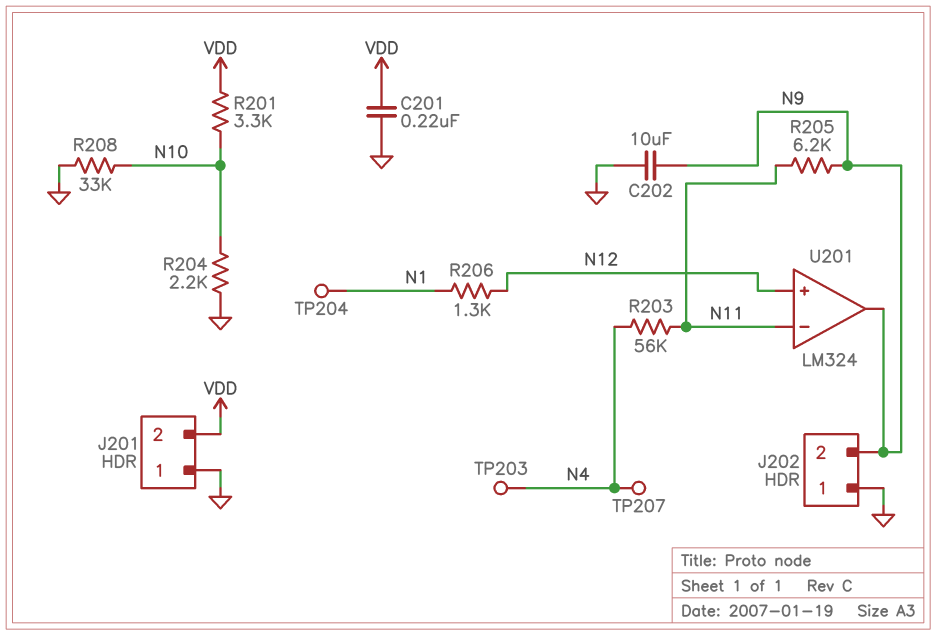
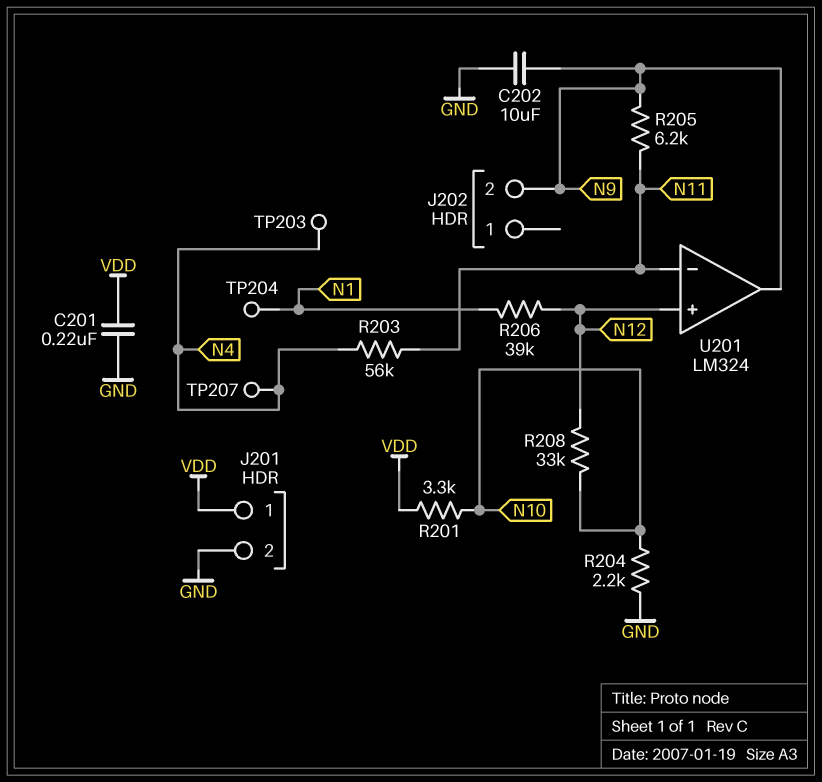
J201 pin 1: GND -> VDD
J201 pin 2: VDD -> GND
J202 pin 1: GND -> none
R206: 1.3k (N1, N12) -> 39k (N1, N12)
R208: 33k (GND, N10) -> 33k (N10, N12)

▸ Goal of the exercise: All that's required is the material above repeated exactly, minus any picture.

▸ Expected answer:
J201 pin 1: GND -> VDD
J201 pin 2: VDD -> GND
J202 pin 1: GND -> none
R206: 1.3k (N1, N12) -> 39k (N1, N12)
R208: 33k (GND, N10) -> 33k (N10, N12)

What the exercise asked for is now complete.